WORK ORDER:
Return every line of the data below, exactly.

----- DATA FOR ANALYSIS

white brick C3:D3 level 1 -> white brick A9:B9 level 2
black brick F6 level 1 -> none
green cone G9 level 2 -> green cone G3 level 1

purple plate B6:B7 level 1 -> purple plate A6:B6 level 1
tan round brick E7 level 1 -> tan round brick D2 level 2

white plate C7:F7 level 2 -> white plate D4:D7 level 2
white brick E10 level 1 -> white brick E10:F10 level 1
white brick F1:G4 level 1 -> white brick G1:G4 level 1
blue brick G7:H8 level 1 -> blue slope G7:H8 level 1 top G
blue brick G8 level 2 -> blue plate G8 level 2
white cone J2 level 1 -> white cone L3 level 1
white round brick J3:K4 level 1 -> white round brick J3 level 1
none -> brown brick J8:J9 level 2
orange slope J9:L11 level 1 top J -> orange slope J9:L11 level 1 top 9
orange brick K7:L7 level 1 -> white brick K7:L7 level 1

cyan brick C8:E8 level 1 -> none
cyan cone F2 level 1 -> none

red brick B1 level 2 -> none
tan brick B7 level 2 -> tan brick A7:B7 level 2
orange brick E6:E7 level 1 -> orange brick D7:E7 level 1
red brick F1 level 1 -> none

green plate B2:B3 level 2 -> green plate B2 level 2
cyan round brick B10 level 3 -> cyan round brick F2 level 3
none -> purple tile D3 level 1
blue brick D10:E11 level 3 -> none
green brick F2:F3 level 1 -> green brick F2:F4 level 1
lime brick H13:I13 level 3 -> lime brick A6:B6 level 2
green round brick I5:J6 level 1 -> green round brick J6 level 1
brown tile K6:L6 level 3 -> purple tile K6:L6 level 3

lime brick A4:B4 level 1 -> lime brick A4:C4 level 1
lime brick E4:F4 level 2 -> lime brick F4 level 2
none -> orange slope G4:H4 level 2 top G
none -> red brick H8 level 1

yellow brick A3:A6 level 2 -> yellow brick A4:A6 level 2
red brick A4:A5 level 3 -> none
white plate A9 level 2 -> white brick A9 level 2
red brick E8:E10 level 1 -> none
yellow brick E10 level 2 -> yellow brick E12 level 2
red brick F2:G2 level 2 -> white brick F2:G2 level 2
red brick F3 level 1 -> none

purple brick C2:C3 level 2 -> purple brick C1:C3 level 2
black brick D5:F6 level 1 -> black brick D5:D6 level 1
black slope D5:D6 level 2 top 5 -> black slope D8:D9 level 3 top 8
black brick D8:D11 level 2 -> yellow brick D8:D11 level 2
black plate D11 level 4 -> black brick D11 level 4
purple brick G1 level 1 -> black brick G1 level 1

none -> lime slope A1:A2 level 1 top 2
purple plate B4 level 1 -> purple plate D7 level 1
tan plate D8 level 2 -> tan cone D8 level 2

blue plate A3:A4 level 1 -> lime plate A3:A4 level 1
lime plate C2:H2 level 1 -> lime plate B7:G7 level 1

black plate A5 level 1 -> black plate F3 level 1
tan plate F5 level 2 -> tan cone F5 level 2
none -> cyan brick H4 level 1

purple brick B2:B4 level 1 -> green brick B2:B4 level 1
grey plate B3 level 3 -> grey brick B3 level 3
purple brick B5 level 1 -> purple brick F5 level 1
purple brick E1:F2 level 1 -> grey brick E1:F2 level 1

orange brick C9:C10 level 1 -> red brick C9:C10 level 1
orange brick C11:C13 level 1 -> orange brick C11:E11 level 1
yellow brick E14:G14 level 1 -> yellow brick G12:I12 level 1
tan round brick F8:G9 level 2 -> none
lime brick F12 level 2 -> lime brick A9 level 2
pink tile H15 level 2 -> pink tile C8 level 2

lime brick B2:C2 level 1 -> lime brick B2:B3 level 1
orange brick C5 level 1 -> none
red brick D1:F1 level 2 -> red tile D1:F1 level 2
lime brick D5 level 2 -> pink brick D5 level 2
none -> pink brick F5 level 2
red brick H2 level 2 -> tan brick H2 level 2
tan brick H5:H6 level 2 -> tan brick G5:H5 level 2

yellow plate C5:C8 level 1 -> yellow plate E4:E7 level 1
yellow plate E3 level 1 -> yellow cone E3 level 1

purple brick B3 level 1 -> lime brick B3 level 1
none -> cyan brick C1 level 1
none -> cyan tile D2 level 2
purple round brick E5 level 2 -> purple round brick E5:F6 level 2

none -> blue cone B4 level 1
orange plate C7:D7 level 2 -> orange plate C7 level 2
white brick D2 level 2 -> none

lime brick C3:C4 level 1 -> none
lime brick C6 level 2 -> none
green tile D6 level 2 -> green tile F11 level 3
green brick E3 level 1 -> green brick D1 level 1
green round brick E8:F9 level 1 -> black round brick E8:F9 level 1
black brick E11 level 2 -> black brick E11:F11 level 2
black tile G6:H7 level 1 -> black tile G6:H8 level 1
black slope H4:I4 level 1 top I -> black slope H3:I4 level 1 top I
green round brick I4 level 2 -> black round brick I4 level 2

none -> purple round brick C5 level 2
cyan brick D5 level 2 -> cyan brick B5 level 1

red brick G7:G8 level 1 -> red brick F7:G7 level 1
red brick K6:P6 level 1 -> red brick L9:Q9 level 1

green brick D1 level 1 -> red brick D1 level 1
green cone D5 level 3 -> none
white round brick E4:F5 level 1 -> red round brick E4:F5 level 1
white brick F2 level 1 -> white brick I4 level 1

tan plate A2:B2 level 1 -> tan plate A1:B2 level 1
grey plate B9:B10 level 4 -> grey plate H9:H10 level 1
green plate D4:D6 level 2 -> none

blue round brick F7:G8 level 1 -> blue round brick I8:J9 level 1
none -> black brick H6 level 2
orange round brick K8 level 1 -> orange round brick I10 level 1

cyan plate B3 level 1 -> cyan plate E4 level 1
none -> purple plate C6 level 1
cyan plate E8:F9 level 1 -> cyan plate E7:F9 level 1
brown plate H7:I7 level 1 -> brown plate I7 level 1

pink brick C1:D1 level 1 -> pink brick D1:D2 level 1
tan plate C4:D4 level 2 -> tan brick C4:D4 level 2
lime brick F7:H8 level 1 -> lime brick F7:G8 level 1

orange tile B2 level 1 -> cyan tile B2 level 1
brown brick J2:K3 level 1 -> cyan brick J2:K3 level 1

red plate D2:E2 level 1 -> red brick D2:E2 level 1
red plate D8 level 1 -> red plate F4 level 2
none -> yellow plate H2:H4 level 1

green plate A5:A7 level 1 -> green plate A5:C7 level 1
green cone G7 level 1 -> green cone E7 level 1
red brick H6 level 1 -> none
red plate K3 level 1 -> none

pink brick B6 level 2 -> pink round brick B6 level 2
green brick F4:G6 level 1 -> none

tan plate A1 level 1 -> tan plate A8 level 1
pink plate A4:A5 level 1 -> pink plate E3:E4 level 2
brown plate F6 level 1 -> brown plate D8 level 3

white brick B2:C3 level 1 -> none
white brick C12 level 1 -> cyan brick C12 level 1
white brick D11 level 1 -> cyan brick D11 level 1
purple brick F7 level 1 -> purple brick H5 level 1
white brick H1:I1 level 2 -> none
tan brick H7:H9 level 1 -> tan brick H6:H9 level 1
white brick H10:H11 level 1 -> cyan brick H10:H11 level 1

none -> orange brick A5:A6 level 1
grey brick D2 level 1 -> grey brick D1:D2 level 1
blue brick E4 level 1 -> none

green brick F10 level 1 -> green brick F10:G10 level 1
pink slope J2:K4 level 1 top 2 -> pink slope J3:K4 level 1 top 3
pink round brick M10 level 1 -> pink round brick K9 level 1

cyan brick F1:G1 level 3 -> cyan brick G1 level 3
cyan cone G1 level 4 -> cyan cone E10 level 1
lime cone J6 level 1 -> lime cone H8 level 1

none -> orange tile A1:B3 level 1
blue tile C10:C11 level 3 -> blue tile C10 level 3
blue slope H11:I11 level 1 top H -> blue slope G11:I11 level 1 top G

----------

SOLUTION FOR THIS TASK:
white brick C3:D3 level 1 -> white brick A9:B9 level 2
black brick F6 level 1 -> none
green cone G9 level 2 -> green cone G3 level 1

purple plate B6:B7 level 1 -> purple plate A6:B6 level 1
tan round brick E7 level 1 -> tan round brick D2 level 2

white plate C7:F7 level 2 -> white plate D4:D7 level 2
white brick E10 level 1 -> white brick E10:F10 level 1
white brick F1:G4 level 1 -> white brick G1:G4 level 1
blue brick G7:H8 level 1 -> blue slope G7:H8 level 1 top G
blue brick G8 level 2 -> blue plate G8 level 2
white cone J2 level 1 -> white cone L3 level 1
white round brick J3:K4 level 1 -> white round brick J3 level 1
none -> brown brick J8:J9 level 2
orange slope J9:L11 level 1 top J -> orange slope J9:L11 level 1 top 9
orange brick K7:L7 level 1 -> white brick K7:L7 level 1

cyan brick C8:E8 level 1 -> none
cyan cone F2 level 1 -> none

red brick B1 level 2 -> none
tan brick B7 level 2 -> tan brick A7:B7 level 2
orange brick E6:E7 level 1 -> orange brick D7:E7 level 1
red brick F1 level 1 -> none

green plate B2:B3 level 2 -> green plate B2 level 2
cyan round brick B10 level 3 -> cyan round brick F2 level 3
none -> purple tile D3 level 1
blue brick D10:E11 level 3 -> none
green brick F2:F3 level 1 -> green brick F2:F4 level 1
lime brick H13:I13 level 3 -> lime brick A6:B6 level 2
green round brick I5:J6 level 1 -> green round brick J6 level 1
brown tile K6:L6 level 3 -> purple tile K6:L6 level 3

lime brick A4:B4 level 1 -> lime brick A4:C4 level 1
lime brick E4:F4 level 2 -> lime brick F4 level 2
none -> orange slope G4:H4 level 2 top G
none -> red brick H8 level 1

yellow brick A3:A6 level 2 -> yellow brick A4:A6 level 2
red brick A4:A5 level 3 -> none
white plate A9 level 2 -> white brick A9 level 2
red brick E8:E10 level 1 -> none
yellow brick E10 level 2 -> yellow brick E12 level 2
red brick F2:G2 level 2 -> white brick F2:G2 level 2
red brick F3 level 1 -> none

purple brick C2:C3 level 2 -> purple brick C1:C3 level 2
black brick D5:F6 level 1 -> black brick D5:D6 level 1
black slope D5:D6 level 2 top 5 -> black slope D8:D9 level 3 top 8
black brick D8:D11 level 2 -> yellow brick D8:D11 level 2
black plate D11 level 4 -> black brick D11 level 4
purple brick G1 level 1 -> black brick G1 level 1

none -> lime slope A1:A2 level 1 top 2
purple plate B4 level 1 -> purple plate D7 level 1
tan plate D8 level 2 -> tan cone D8 level 2

blue plate A3:A4 level 1 -> lime plate A3:A4 level 1
lime plate C2:H2 level 1 -> lime plate B7:G7 level 1

black plate A5 level 1 -> black plate F3 level 1
tan plate F5 level 2 -> tan cone F5 level 2
none -> cyan brick H4 level 1

purple brick B2:B4 level 1 -> green brick B2:B4 level 1
grey plate B3 level 3 -> grey brick B3 level 3
purple brick B5 level 1 -> purple brick F5 level 1
purple brick E1:F2 level 1 -> grey brick E1:F2 level 1

orange brick C9:C10 level 1 -> red brick C9:C10 level 1
orange brick C11:C13 level 1 -> orange brick C11:E11 level 1
yellow brick E14:G14 level 1 -> yellow brick G12:I12 level 1
tan round brick F8:G9 level 2 -> none
lime brick F12 level 2 -> lime brick A9 level 2
pink tile H15 level 2 -> pink tile C8 level 2

lime brick B2:C2 level 1 -> lime brick B2:B3 level 1
orange brick C5 level 1 -> none
red brick D1:F1 level 2 -> red tile D1:F1 level 2
lime brick D5 level 2 -> pink brick D5 level 2
none -> pink brick F5 level 2
red brick H2 level 2 -> tan brick H2 level 2
tan brick H5:H6 level 2 -> tan brick G5:H5 level 2

yellow plate C5:C8 level 1 -> yellow plate E4:E7 level 1
yellow plate E3 level 1 -> yellow cone E3 level 1

purple brick B3 level 1 -> lime brick B3 level 1
none -> cyan brick C1 level 1
none -> cyan tile D2 level 2
purple round brick E5 level 2 -> purple round brick E5:F6 level 2

none -> blue cone B4 level 1
orange plate C7:D7 level 2 -> orange plate C7 level 2
white brick D2 level 2 -> none

lime brick C3:C4 level 1 -> none
lime brick C6 level 2 -> none
green tile D6 level 2 -> green tile F11 level 3
green brick E3 level 1 -> green brick D1 level 1
green round brick E8:F9 level 1 -> black round brick E8:F9 level 1
black brick E11 level 2 -> black brick E11:F11 level 2
black tile G6:H7 level 1 -> black tile G6:H8 level 1
black slope H4:I4 level 1 top I -> black slope H3:I4 level 1 top I
green round brick I4 level 2 -> black round brick I4 level 2

none -> purple round brick C5 level 2
cyan brick D5 level 2 -> cyan brick B5 level 1

red brick G7:G8 level 1 -> red brick F7:G7 level 1
red brick K6:P6 level 1 -> red brick L9:Q9 level 1

green brick D1 level 1 -> red brick D1 level 1
green cone D5 level 3 -> none
white round brick E4:F5 level 1 -> red round brick E4:F5 level 1
white brick F2 level 1 -> white brick I4 level 1

tan plate A2:B2 level 1 -> tan plate A1:B2 level 1
grey plate B9:B10 level 4 -> grey plate H9:H10 level 1
green plate D4:D6 level 2 -> none

blue round brick F7:G8 level 1 -> blue round brick I8:J9 level 1
none -> black brick H6 level 2
orange round brick K8 level 1 -> orange round brick I10 level 1

cyan plate B3 level 1 -> cyan plate E4 level 1
none -> purple plate C6 level 1
cyan plate E8:F9 level 1 -> cyan plate E7:F9 level 1
brown plate H7:I7 level 1 -> brown plate I7 level 1

pink brick C1:D1 level 1 -> pink brick D1:D2 level 1
tan plate C4:D4 level 2 -> tan brick C4:D4 level 2
lime brick F7:H8 level 1 -> lime brick F7:G8 level 1

orange tile B2 level 1 -> cyan tile B2 level 1
brown brick J2:K3 level 1 -> cyan brick J2:K3 level 1

red plate D2:E2 level 1 -> red brick D2:E2 level 1
red plate D8 level 1 -> red plate F4 level 2
none -> yellow plate H2:H4 level 1

green plate A5:A7 level 1 -> green plate A5:C7 level 1
green cone G7 level 1 -> green cone E7 level 1
red brick H6 level 1 -> none
red plate K3 level 1 -> none

pink brick B6 level 2 -> pink round brick B6 level 2
green brick F4:G6 level 1 -> none

tan plate A1 level 1 -> tan plate A8 level 1
pink plate A4:A5 level 1 -> pink plate E3:E4 level 2
brown plate F6 level 1 -> brown plate D8 level 3

white brick B2:C3 level 1 -> none
white brick C12 level 1 -> cyan brick C12 level 1
white brick D11 level 1 -> cyan brick D11 level 1
purple brick F7 level 1 -> purple brick H5 level 1
white brick H1:I1 level 2 -> none
tan brick H7:H9 level 1 -> tan brick H6:H9 level 1
white brick H10:H11 level 1 -> cyan brick H10:H11 level 1

none -> orange brick A5:A6 level 1
grey brick D2 level 1 -> grey brick D1:D2 level 1
blue brick E4 level 1 -> none

green brick F10 level 1 -> green brick F10:G10 level 1
pink slope J2:K4 level 1 top 2 -> pink slope J3:K4 level 1 top 3
pink round brick M10 level 1 -> pink round brick K9 level 1

cyan brick F1:G1 level 3 -> cyan brick G1 level 3
cyan cone G1 level 4 -> cyan cone E10 level 1
lime cone J6 level 1 -> lime cone H8 level 1

none -> orange tile A1:B3 level 1
blue tile C10:C11 level 3 -> blue tile C10 level 3
blue slope H11:I11 level 1 top H -> blue slope G11:I11 level 1 top G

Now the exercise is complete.